** EXERCISE DETAILS **
Apart from the pictures, please restate every entry below exactly.

Excerpts from a dataset
____________________

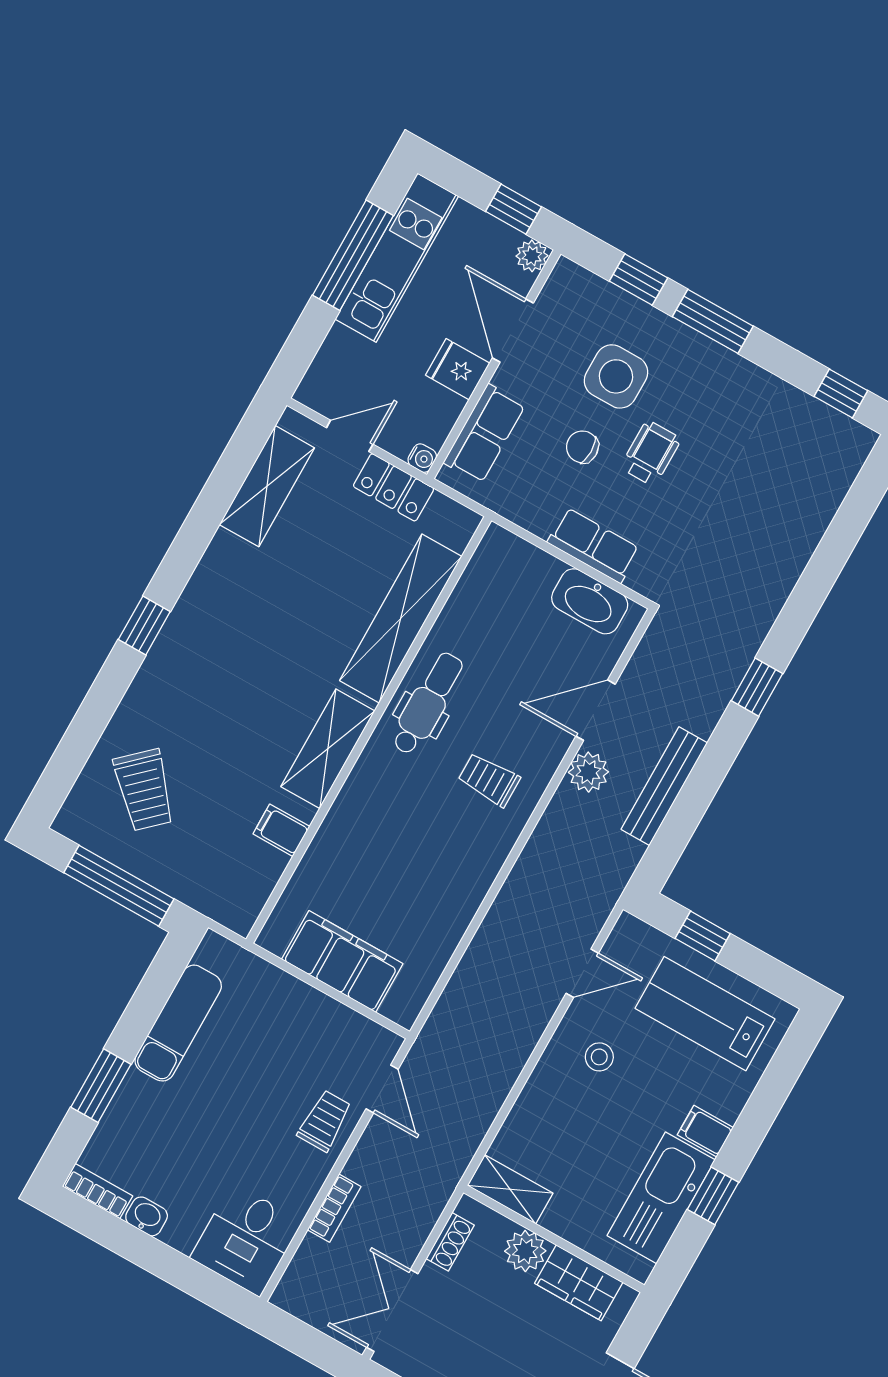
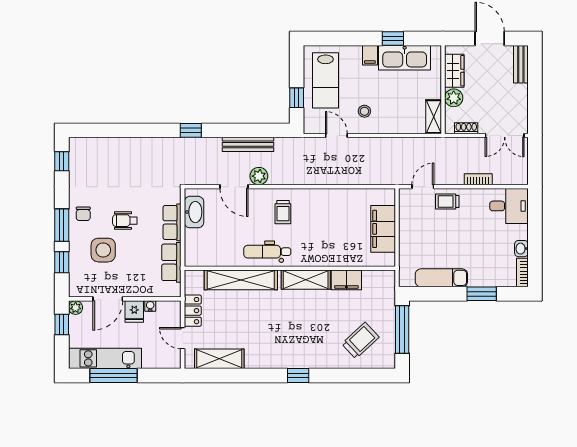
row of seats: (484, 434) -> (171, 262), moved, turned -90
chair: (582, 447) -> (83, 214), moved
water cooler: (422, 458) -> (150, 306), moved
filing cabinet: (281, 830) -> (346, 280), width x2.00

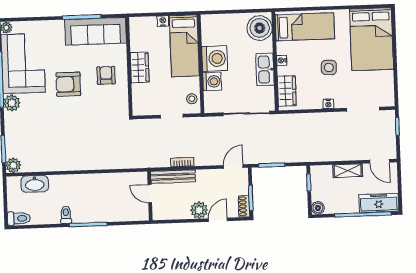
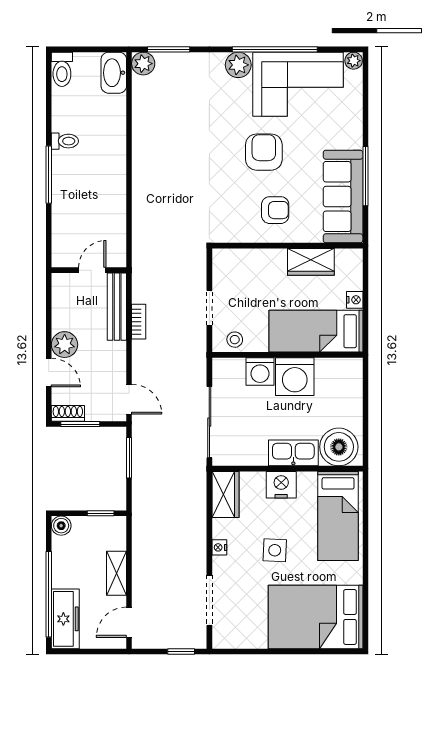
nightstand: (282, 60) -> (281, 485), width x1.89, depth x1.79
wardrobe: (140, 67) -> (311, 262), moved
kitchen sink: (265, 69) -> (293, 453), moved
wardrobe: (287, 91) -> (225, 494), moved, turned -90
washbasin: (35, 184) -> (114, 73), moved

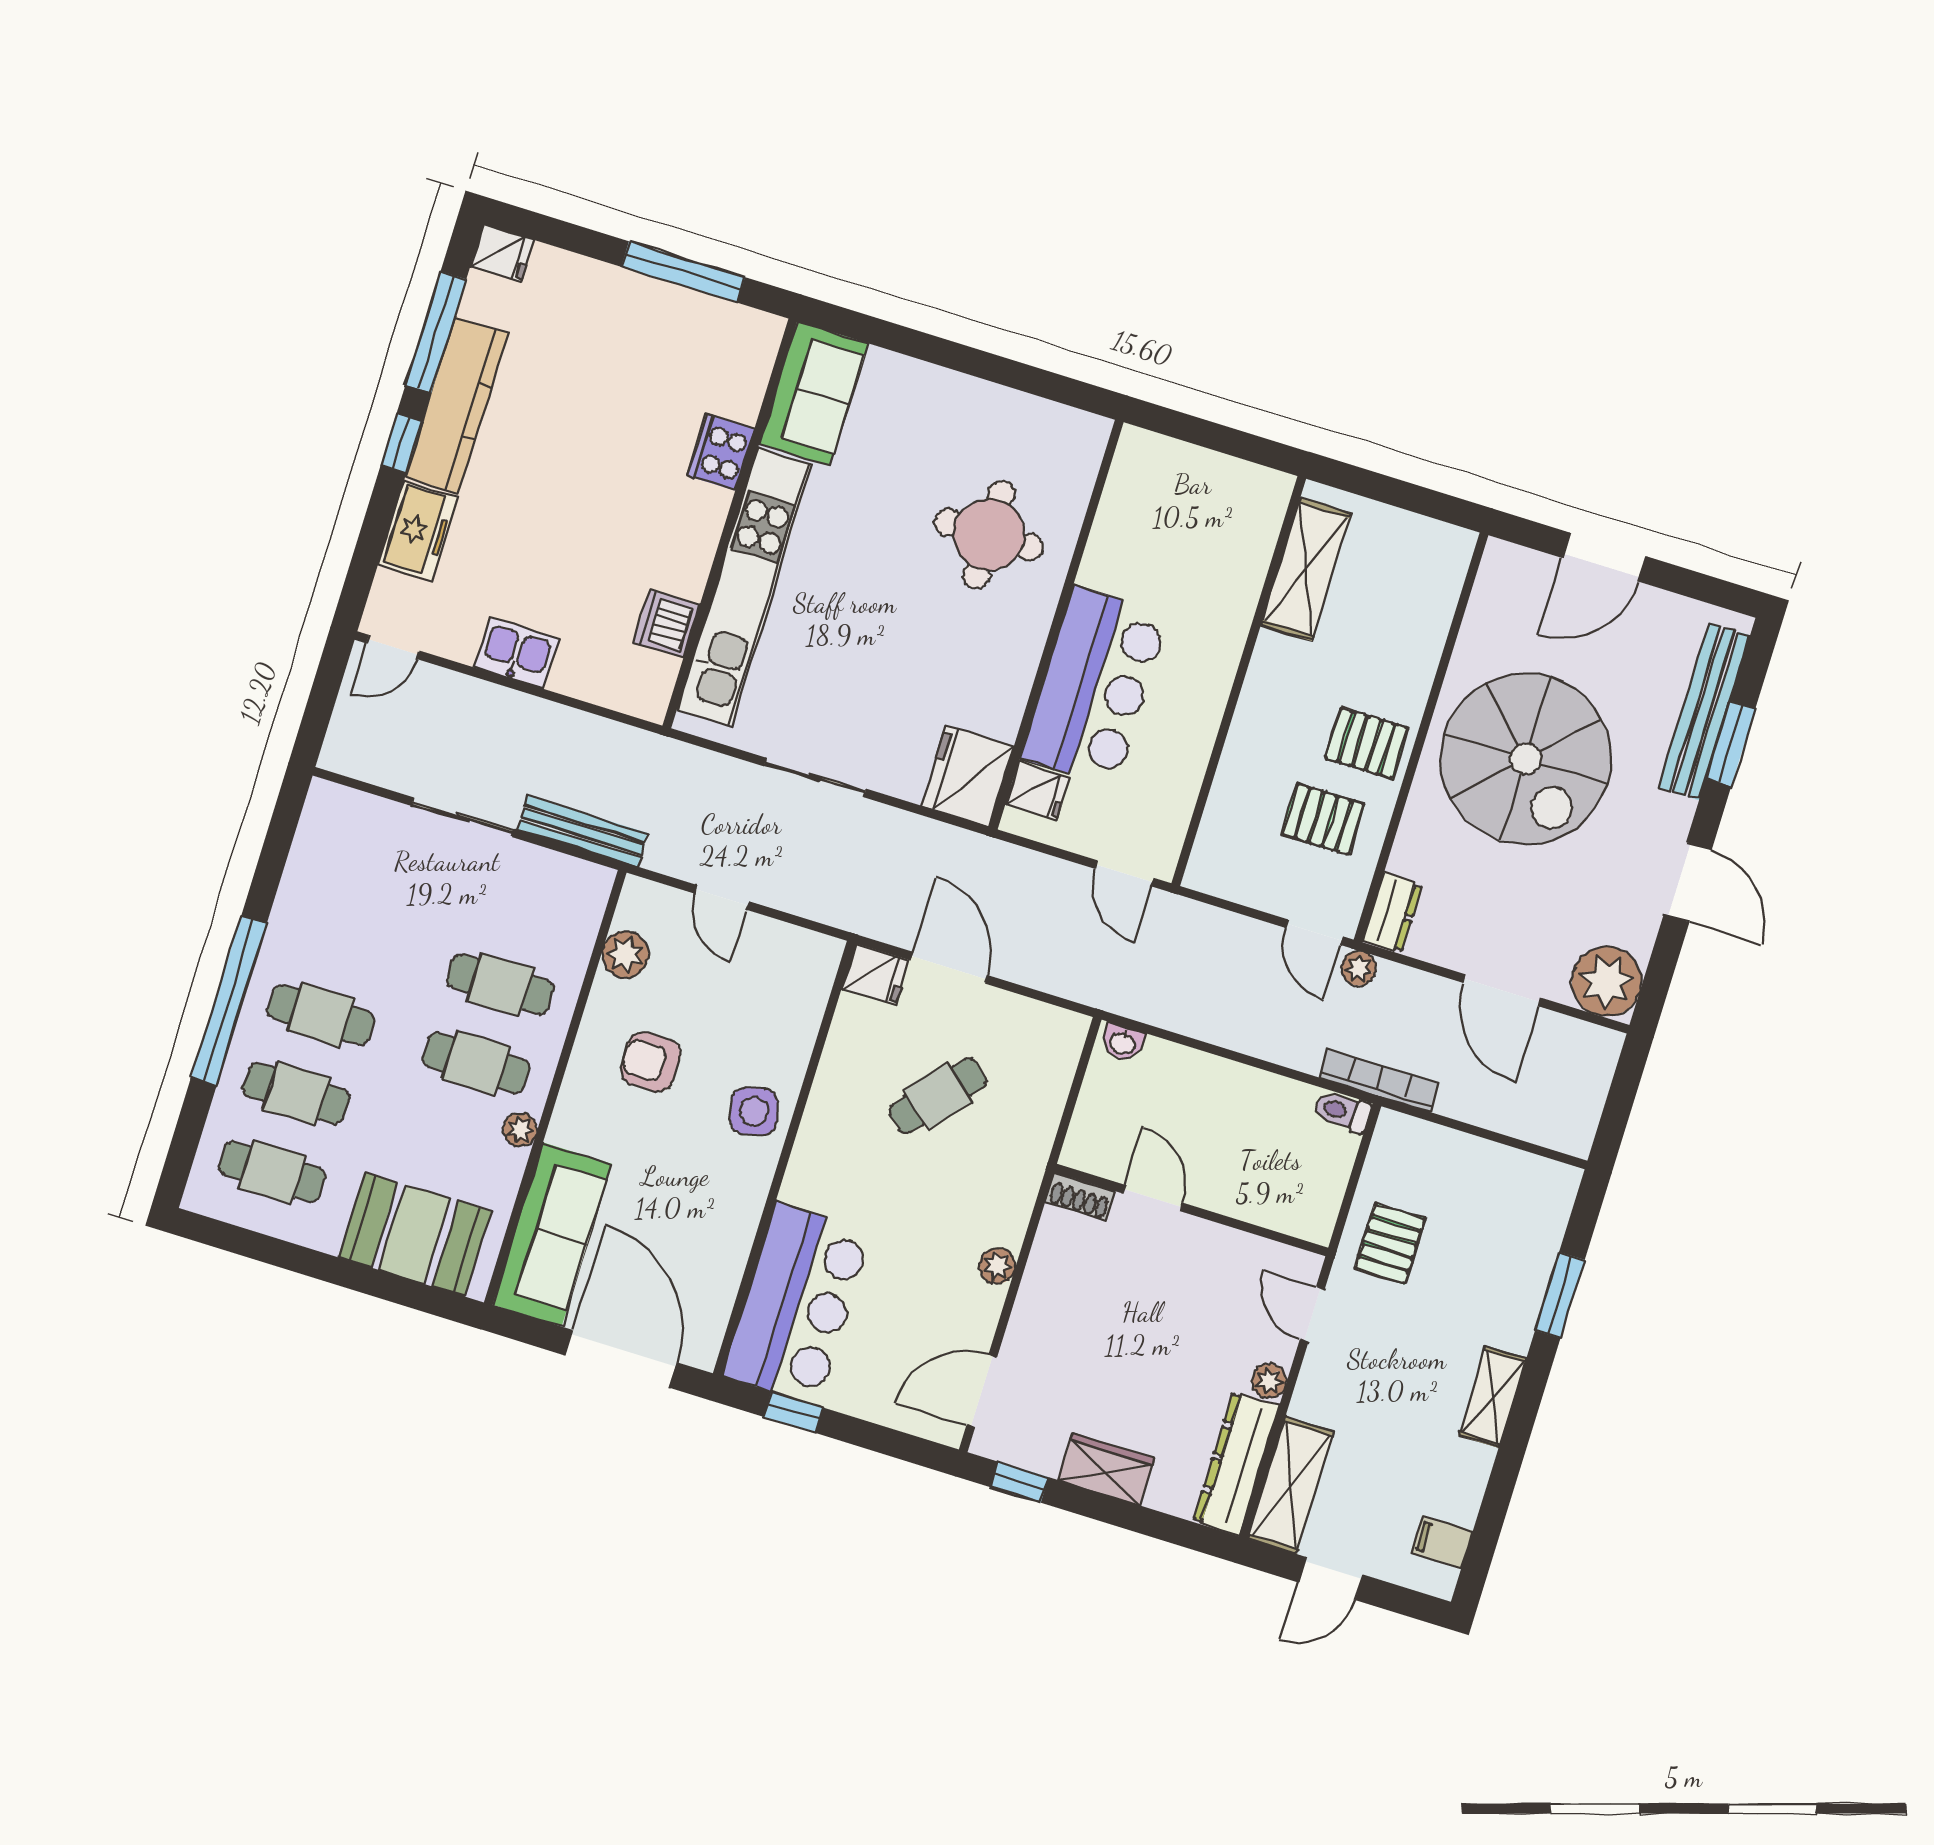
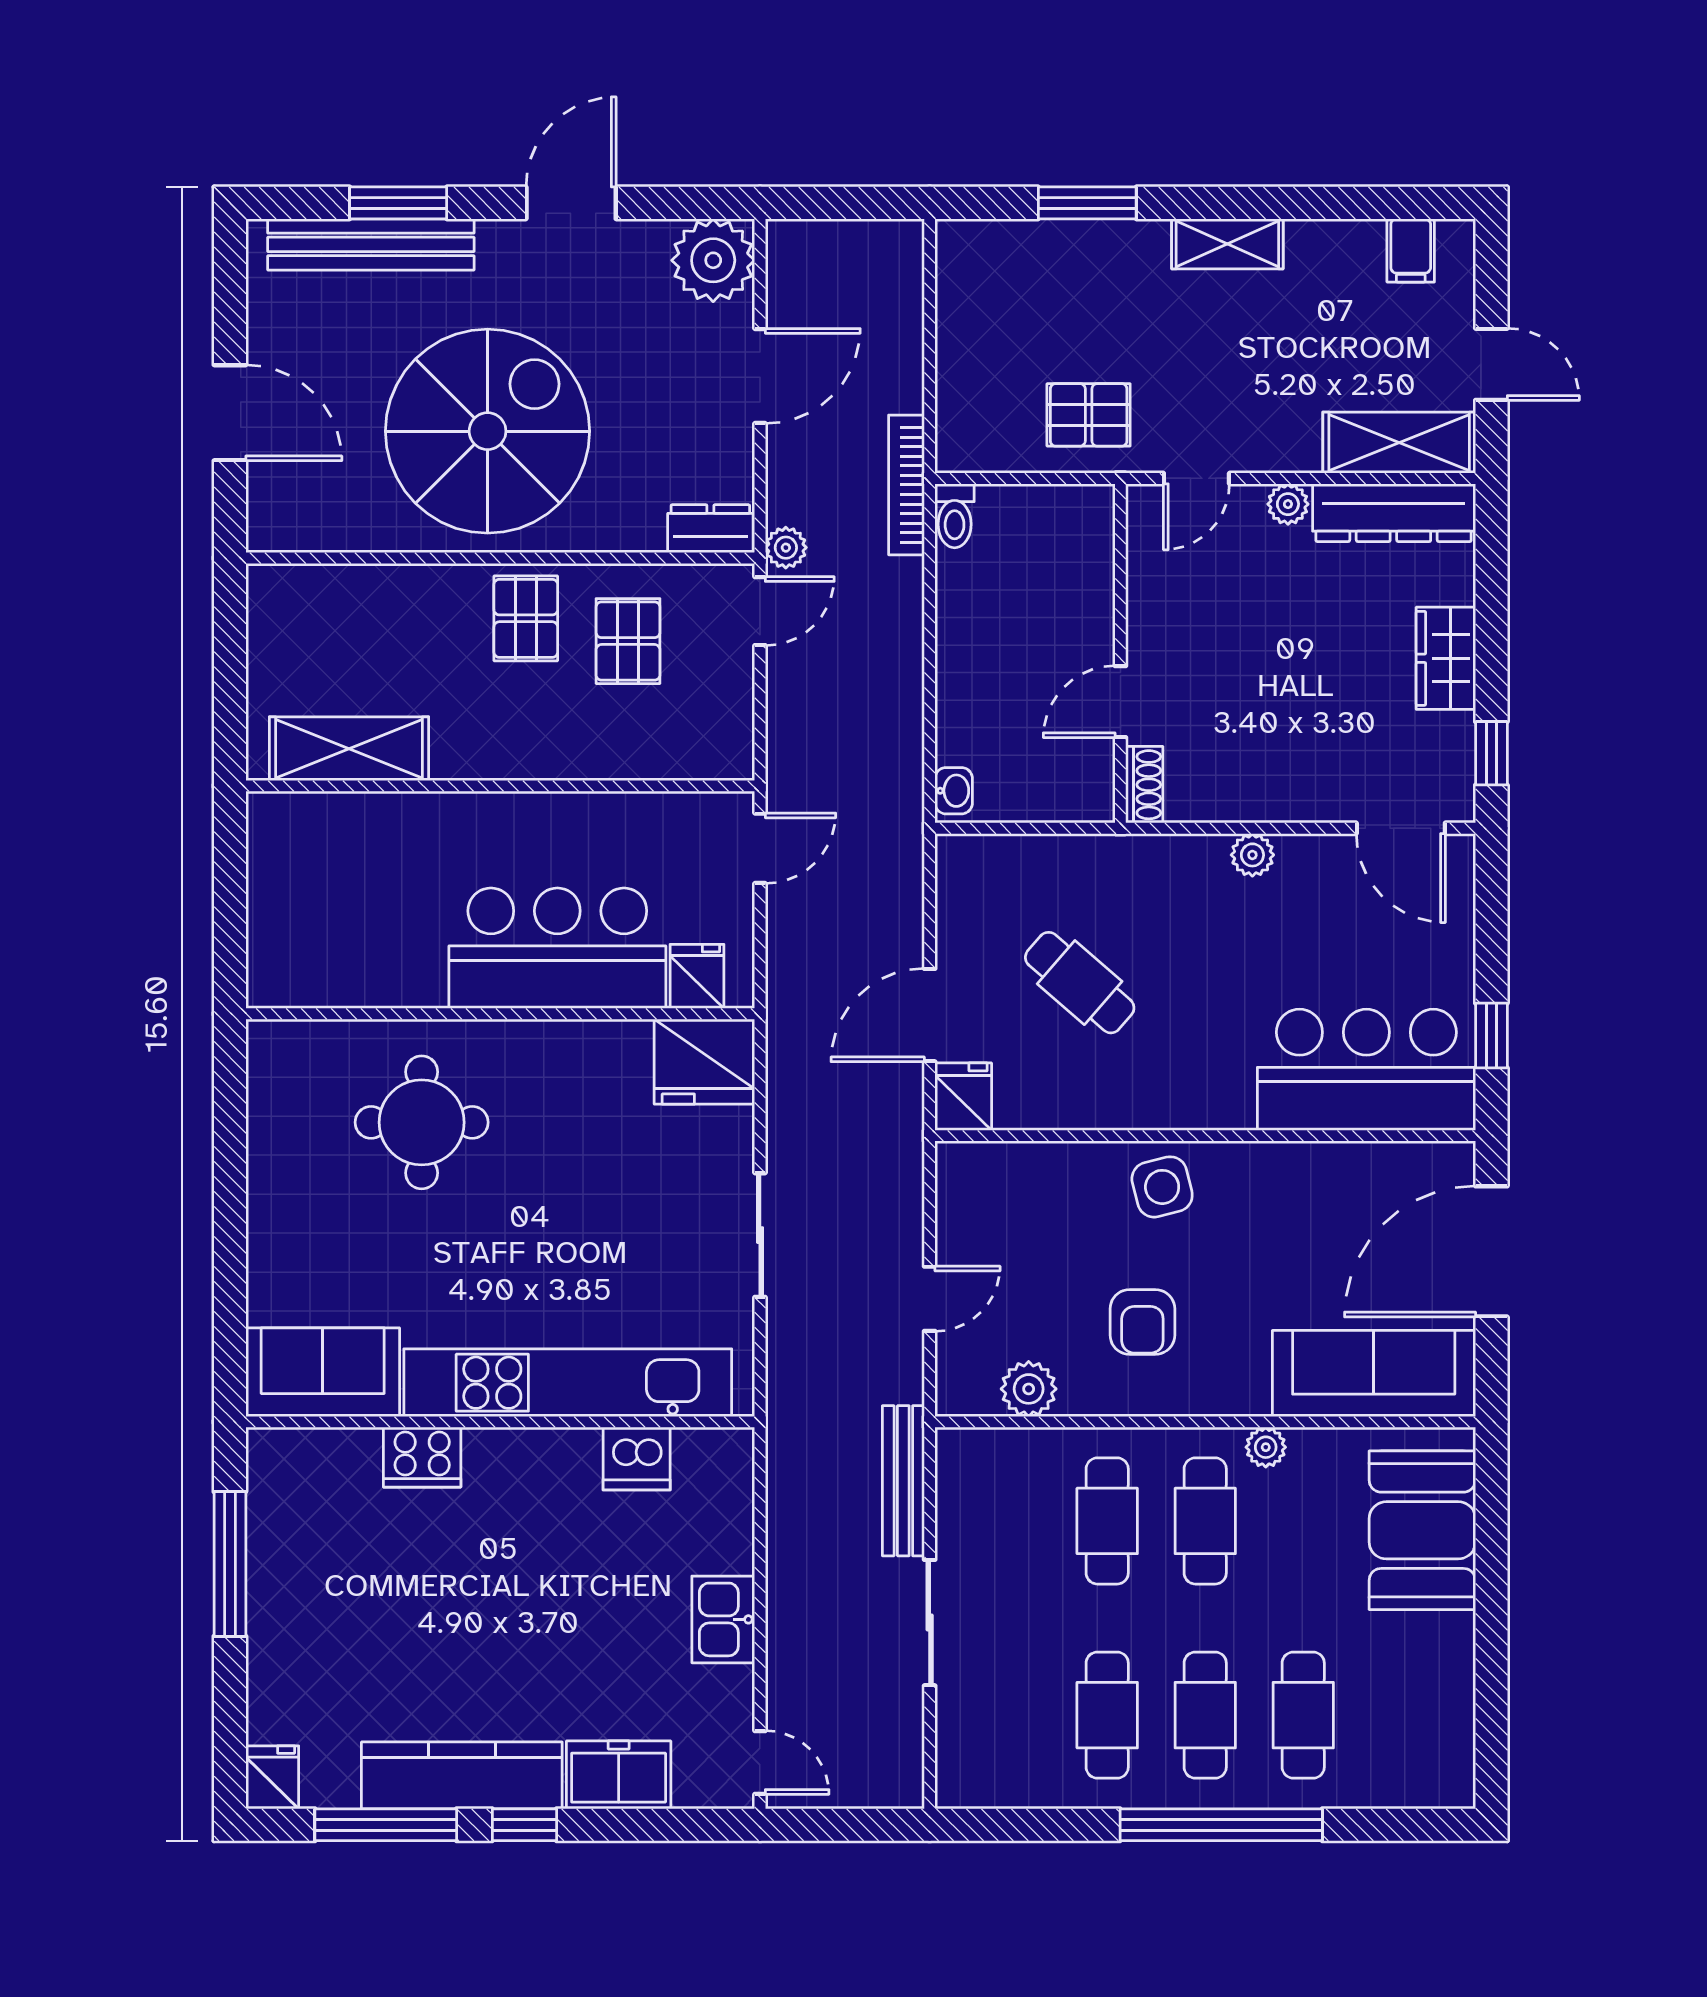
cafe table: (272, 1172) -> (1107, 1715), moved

____________________

** RESPONSE FOR THIS EXERCISE **
row of seats: (484, 434) -> (171, 262), moved, turned -90
chair: (582, 447) -> (83, 214), moved
water cooler: (422, 458) -> (150, 306), moved
filing cabinet: (281, 830) -> (346, 280), width x2.00

nightstand: (282, 60) -> (281, 485), width x1.89, depth x1.79
wardrobe: (140, 67) -> (311, 262), moved
kitchen sink: (265, 69) -> (293, 453), moved
wardrobe: (287, 91) -> (225, 494), moved, turned -90
washbasin: (35, 184) -> (114, 73), moved

cafe table: (272, 1172) -> (1107, 1715), moved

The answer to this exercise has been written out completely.